◆ ABOUT THIS EXERCISE: Your reply should be the entries, output word for word, with each picture omitted.

◆ SUPPLIED RECORDS:

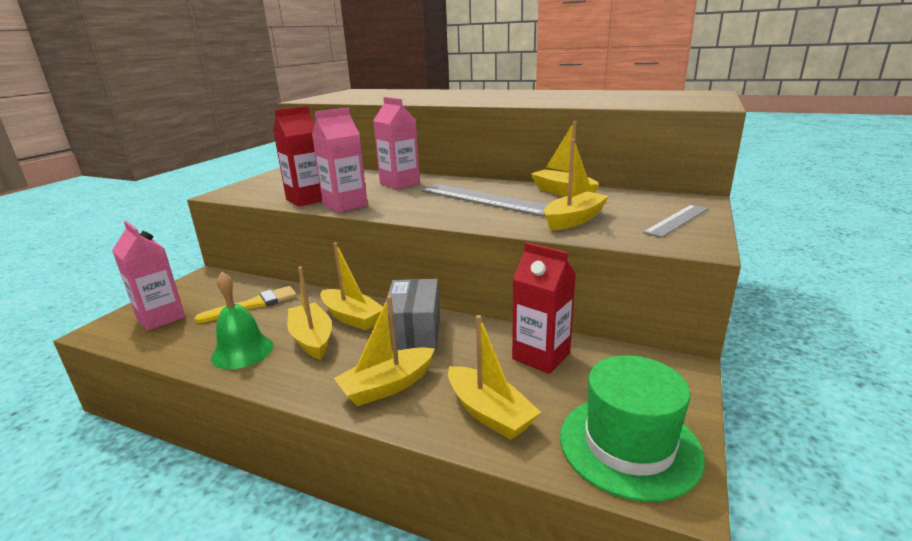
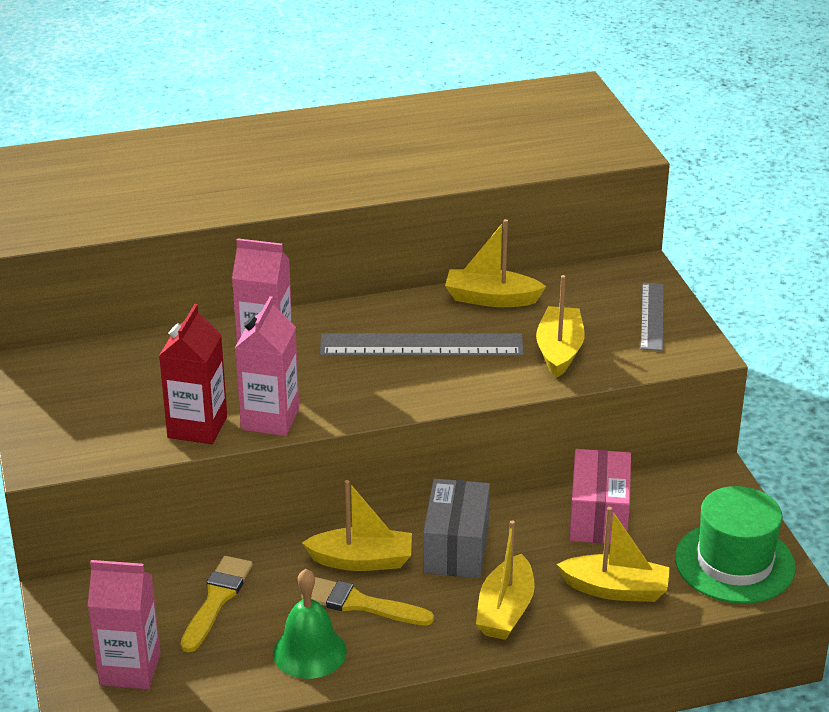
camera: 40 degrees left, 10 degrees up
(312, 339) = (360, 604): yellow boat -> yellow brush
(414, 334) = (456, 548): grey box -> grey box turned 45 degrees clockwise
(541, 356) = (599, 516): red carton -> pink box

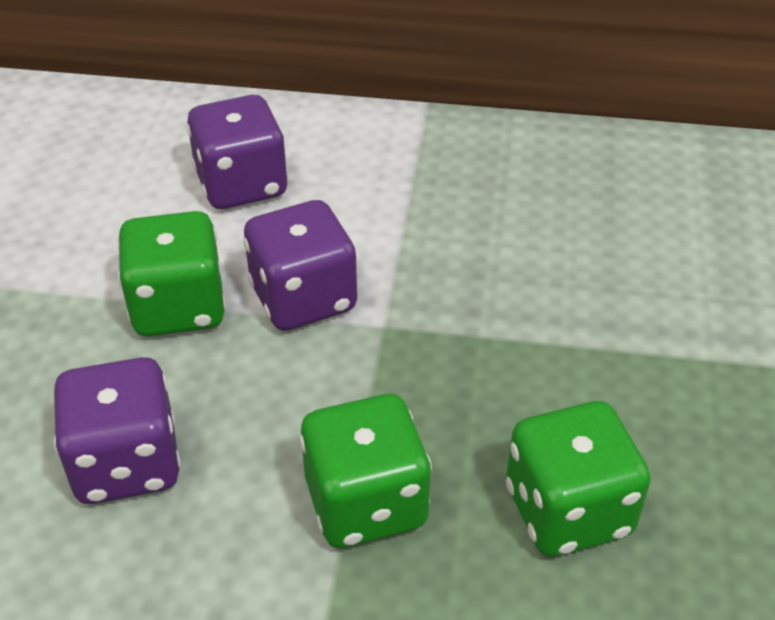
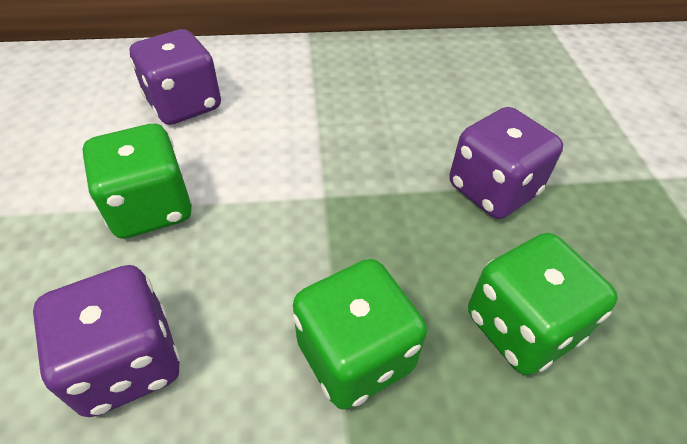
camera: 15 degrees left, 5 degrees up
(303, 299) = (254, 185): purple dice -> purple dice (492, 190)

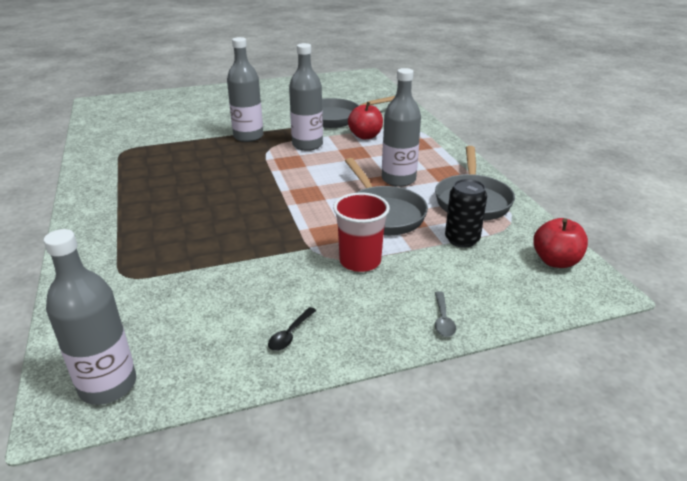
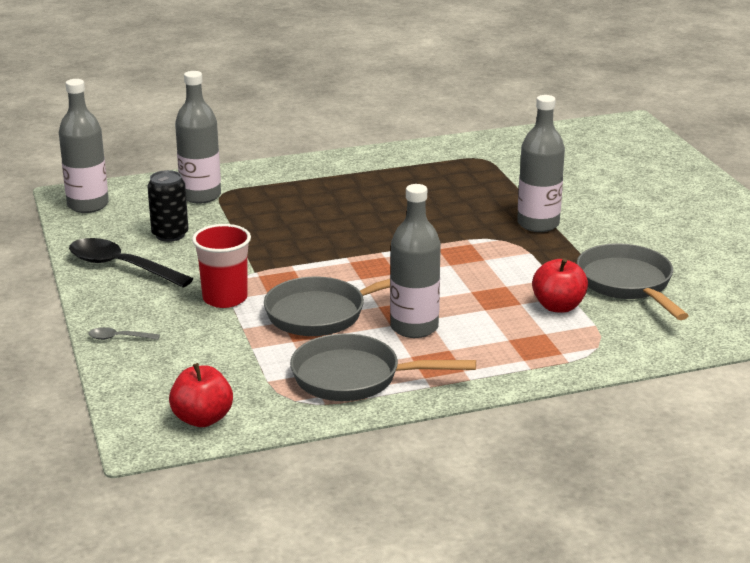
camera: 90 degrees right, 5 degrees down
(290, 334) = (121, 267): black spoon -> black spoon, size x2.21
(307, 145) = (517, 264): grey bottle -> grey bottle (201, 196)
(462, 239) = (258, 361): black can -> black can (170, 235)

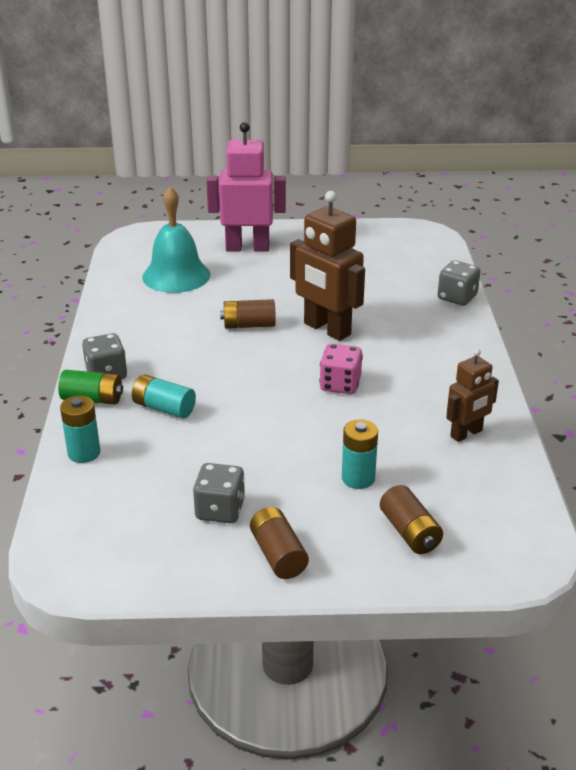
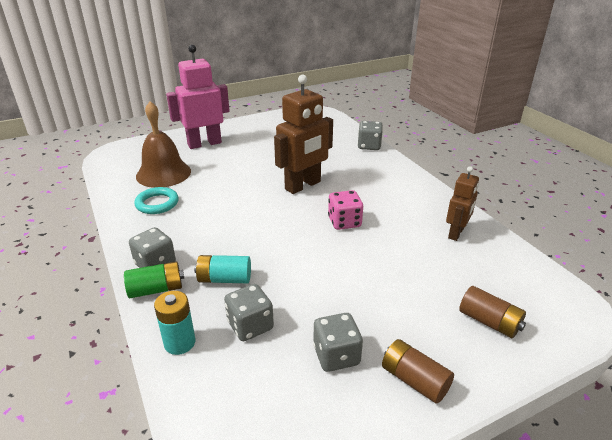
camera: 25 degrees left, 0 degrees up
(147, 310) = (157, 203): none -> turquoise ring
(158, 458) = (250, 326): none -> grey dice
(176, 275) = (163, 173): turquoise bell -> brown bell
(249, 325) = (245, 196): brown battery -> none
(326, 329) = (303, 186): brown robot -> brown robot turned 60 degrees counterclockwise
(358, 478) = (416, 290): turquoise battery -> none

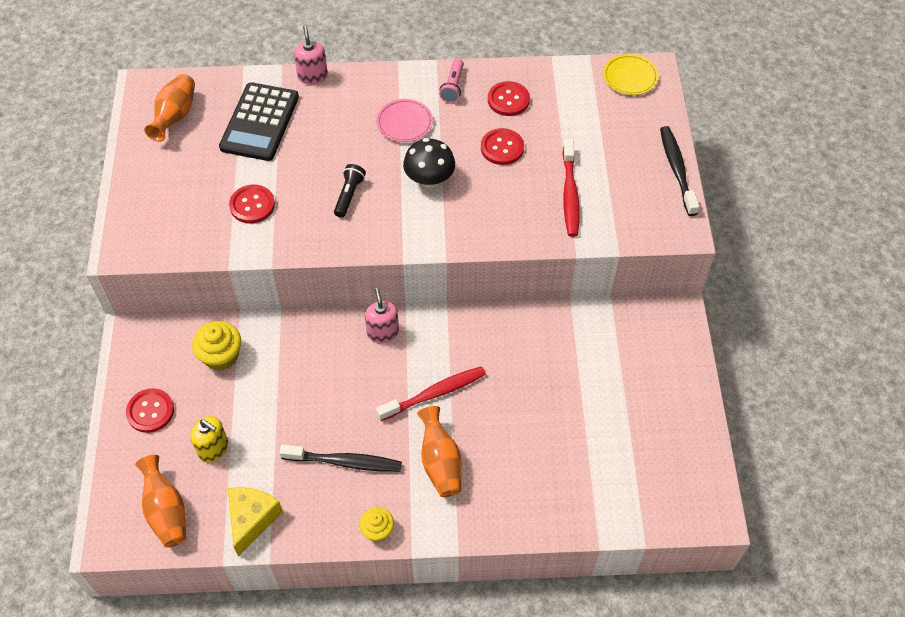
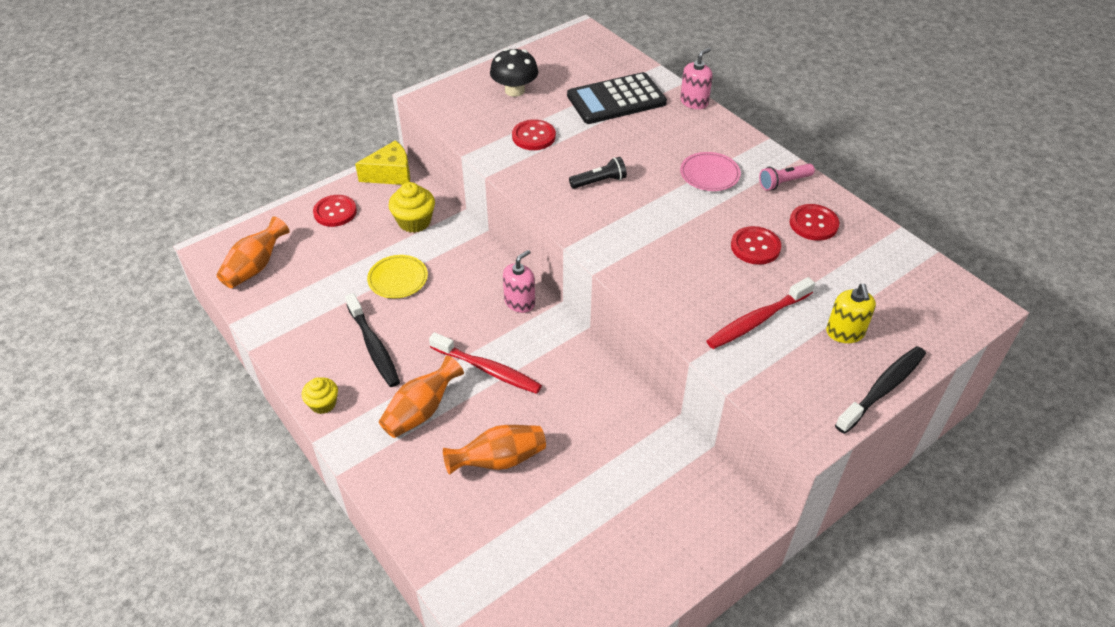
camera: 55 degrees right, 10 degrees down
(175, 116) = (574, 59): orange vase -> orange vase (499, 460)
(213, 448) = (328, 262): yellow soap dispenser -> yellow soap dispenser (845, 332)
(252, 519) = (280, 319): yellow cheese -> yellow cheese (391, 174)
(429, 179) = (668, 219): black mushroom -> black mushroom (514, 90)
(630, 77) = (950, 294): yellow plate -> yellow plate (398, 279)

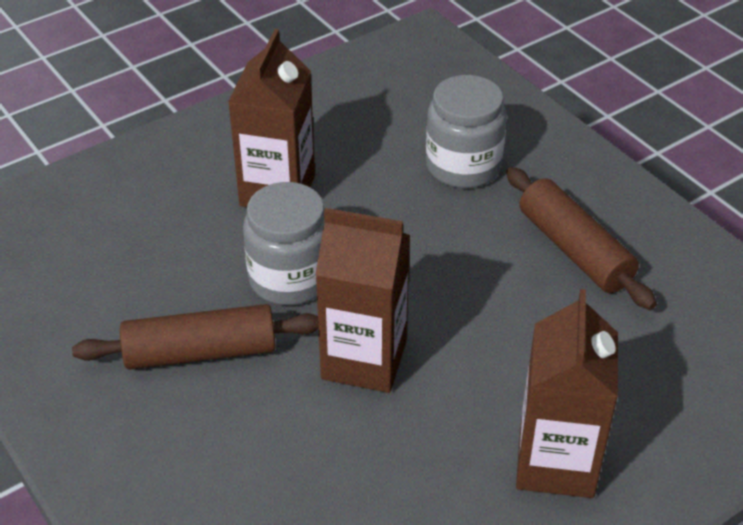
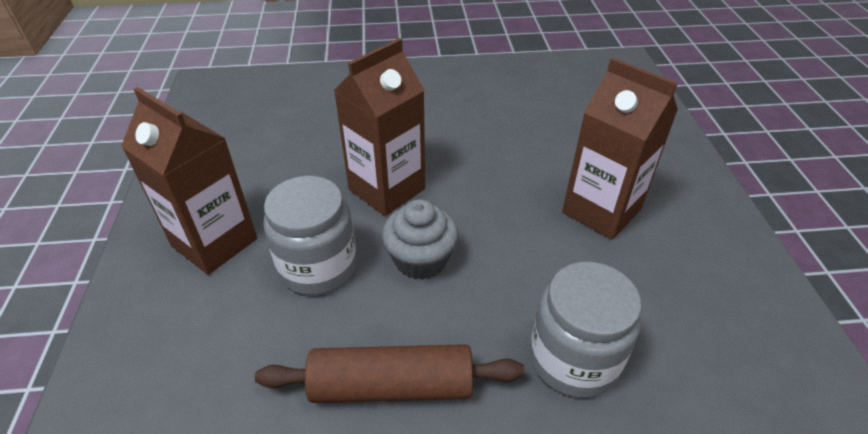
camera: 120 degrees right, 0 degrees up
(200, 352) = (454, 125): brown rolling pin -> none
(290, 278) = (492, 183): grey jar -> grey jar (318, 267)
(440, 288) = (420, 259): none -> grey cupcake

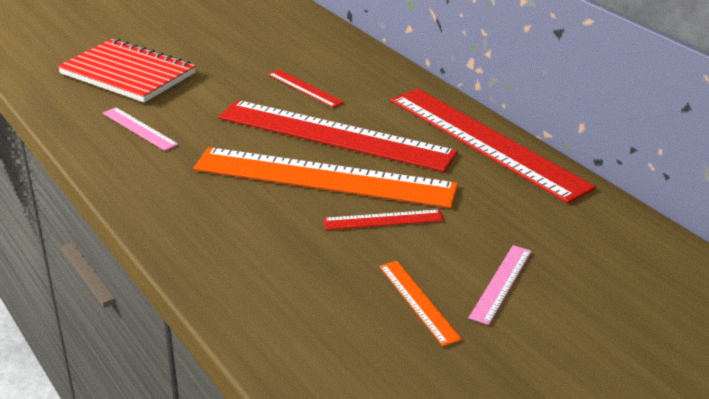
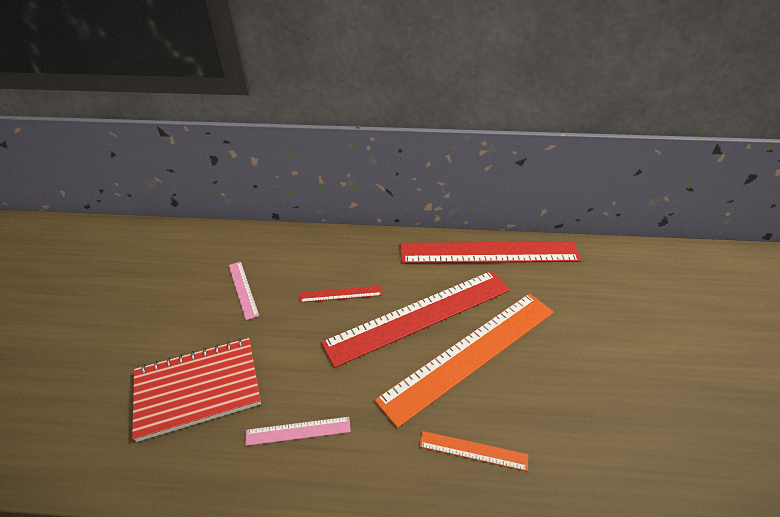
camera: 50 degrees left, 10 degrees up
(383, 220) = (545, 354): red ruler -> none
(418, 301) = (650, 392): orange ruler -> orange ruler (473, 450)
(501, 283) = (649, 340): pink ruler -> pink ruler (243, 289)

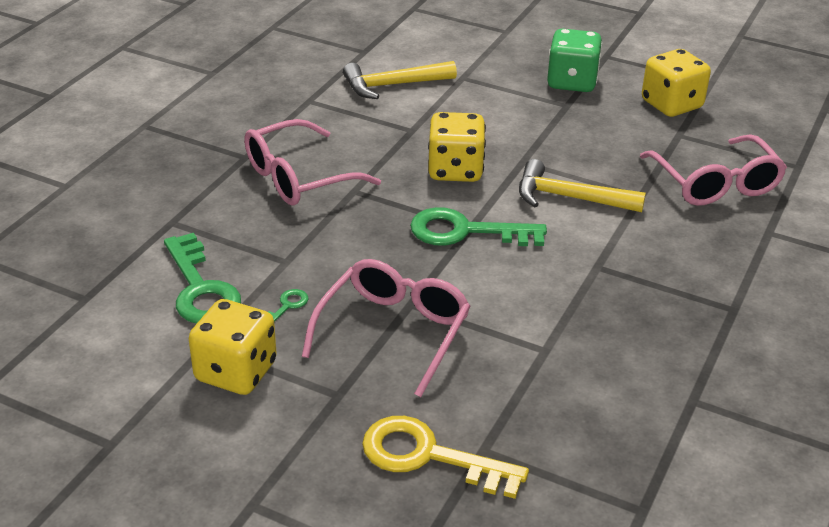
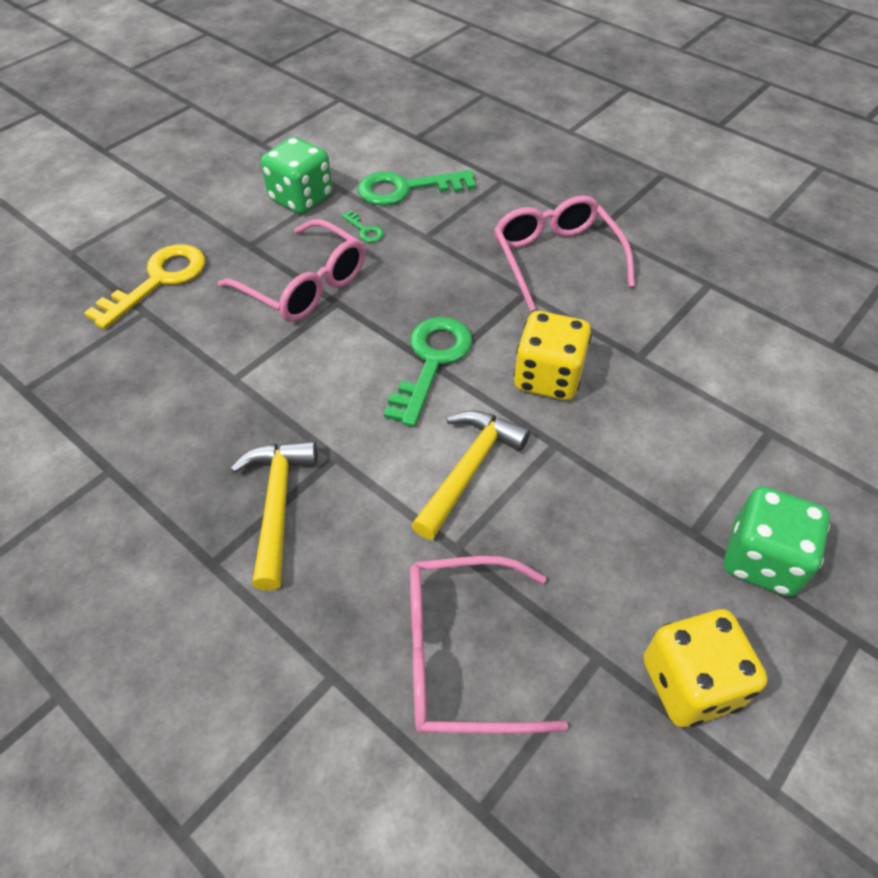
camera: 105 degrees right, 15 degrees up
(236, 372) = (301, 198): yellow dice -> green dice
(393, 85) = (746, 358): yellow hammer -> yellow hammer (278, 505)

◆ RESPONSE TO THIS EXERCISE:
camera: 40 degrees left, 10 degrees up
(312, 339) = (360, 604): yellow boat -> yellow brush
(414, 334) = (456, 548): grey box -> grey box turned 45 degrees clockwise
(541, 356) = (599, 516): red carton -> pink box

camera: 15 degrees left, 5 degrees up
(303, 299) = (254, 185): purple dice -> purple dice (492, 190)

camera: 90 degrees right, 5 degrees down
(290, 334) = (121, 267): black spoon -> black spoon, size x2.21
(307, 145) = (517, 264): grey bottle -> grey bottle (201, 196)
(462, 239) = (258, 361): black can -> black can (170, 235)

camera: 25 degrees left, 0 degrees up
(147, 310) = (157, 203): none -> turquoise ring
(158, 458) = (250, 326): none -> grey dice
(176, 275) = (163, 173): turquoise bell -> brown bell
(249, 325) = (245, 196): brown battery -> none
(326, 329) = (303, 186): brown robot -> brown robot turned 60 degrees counterclockwise
(358, 478) = (416, 290): turquoise battery -> none

camera: 55 degrees right, 10 degrees down
(175, 116) = (574, 59): orange vase -> orange vase (499, 460)
(213, 448) = (328, 262): yellow soap dispenser -> yellow soap dispenser (845, 332)
(252, 519) = (280, 319): yellow cheese -> yellow cheese (391, 174)
(429, 179) = (668, 219): black mushroom -> black mushroom (514, 90)
(630, 77) = (950, 294): yellow plate -> yellow plate (398, 279)

camera: 120 degrees right, 0 degrees up
(200, 352) = (454, 125): brown rolling pin -> none
(290, 278) = (492, 183): grey jar -> grey jar (318, 267)
(440, 288) = (420, 259): none -> grey cupcake

camera: 50 degrees left, 10 degrees up
(383, 220) = (545, 354): red ruler -> none
(418, 301) = (650, 392): orange ruler -> orange ruler (473, 450)
(501, 283) = (649, 340): pink ruler -> pink ruler (243, 289)

camera: 105 degrees right, 15 degrees up
(236, 372) = (301, 198): yellow dice -> green dice
(393, 85) = (746, 358): yellow hammer -> yellow hammer (278, 505)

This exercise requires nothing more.